Task prompt
At the line containing "none -> red brick D2:I3 level 1", begin an exact copy, and continue through the last line of the entries below. Leave out any pictures.

Collection entries:
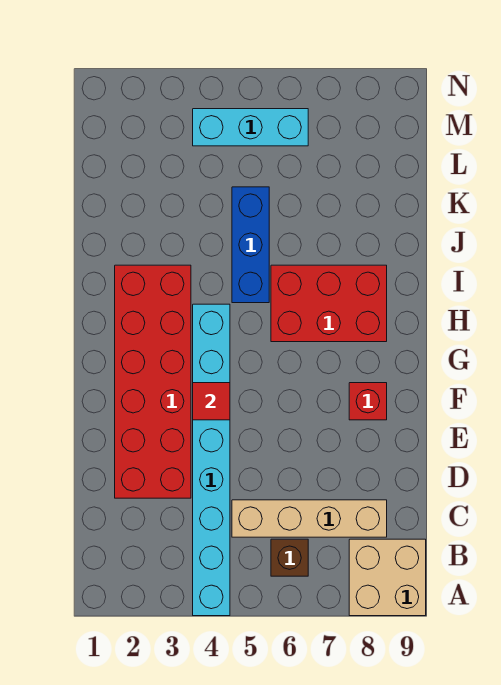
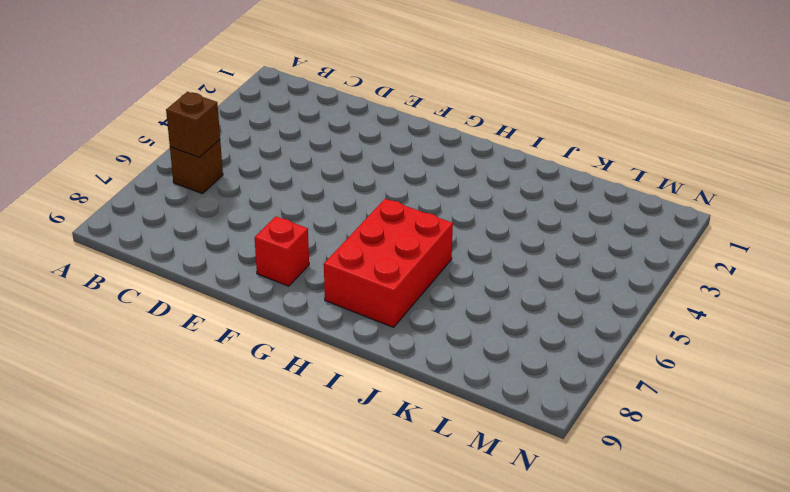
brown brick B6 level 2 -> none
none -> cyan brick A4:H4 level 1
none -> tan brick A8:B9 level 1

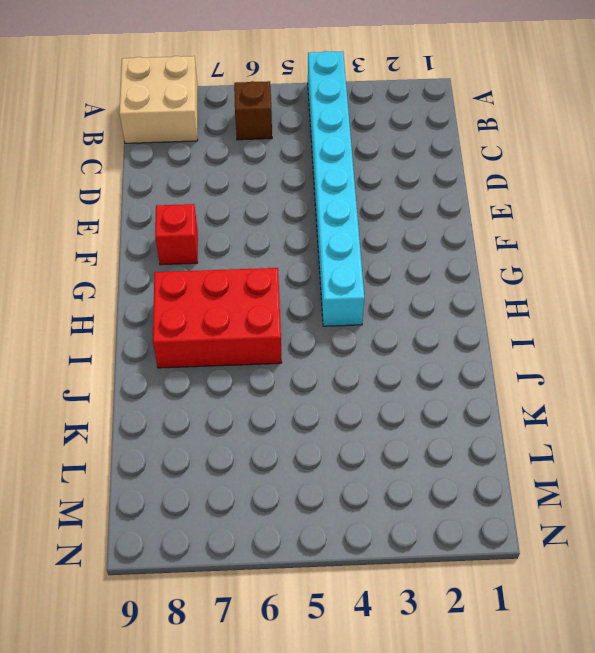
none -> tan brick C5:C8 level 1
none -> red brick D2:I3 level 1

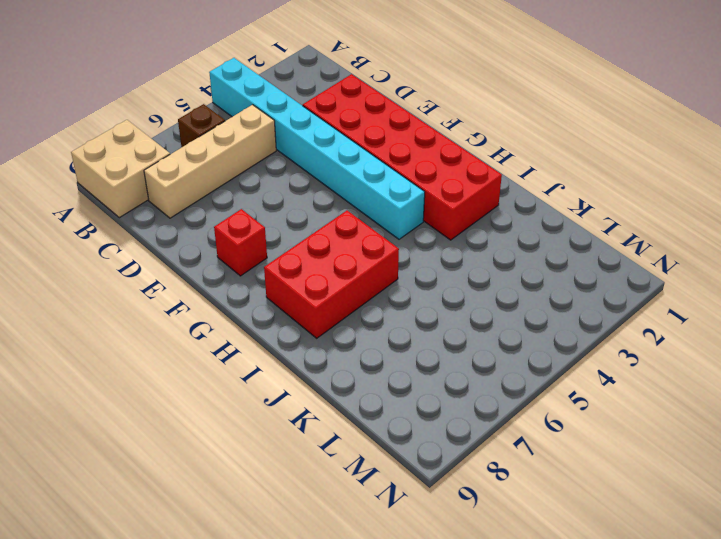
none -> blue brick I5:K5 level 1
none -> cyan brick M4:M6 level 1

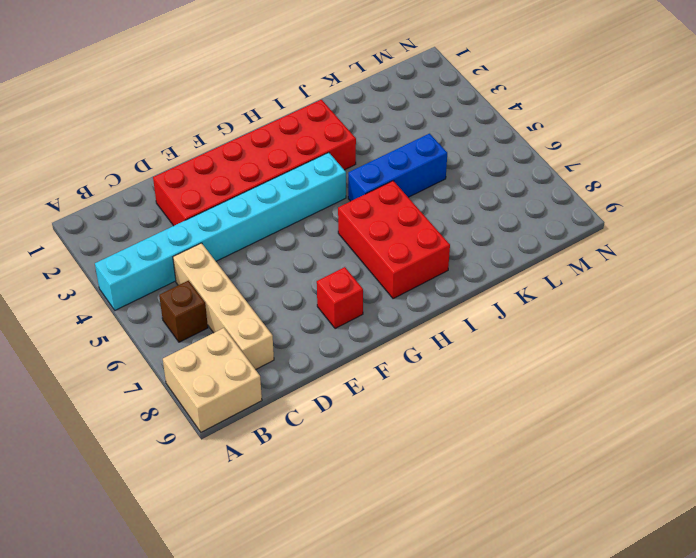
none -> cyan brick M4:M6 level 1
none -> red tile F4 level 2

Task solution
none -> red brick D2:I3 level 1

none -> blue brick I5:K5 level 1
none -> cyan brick M4:M6 level 1

none -> cyan brick M4:M6 level 1
none -> red tile F4 level 2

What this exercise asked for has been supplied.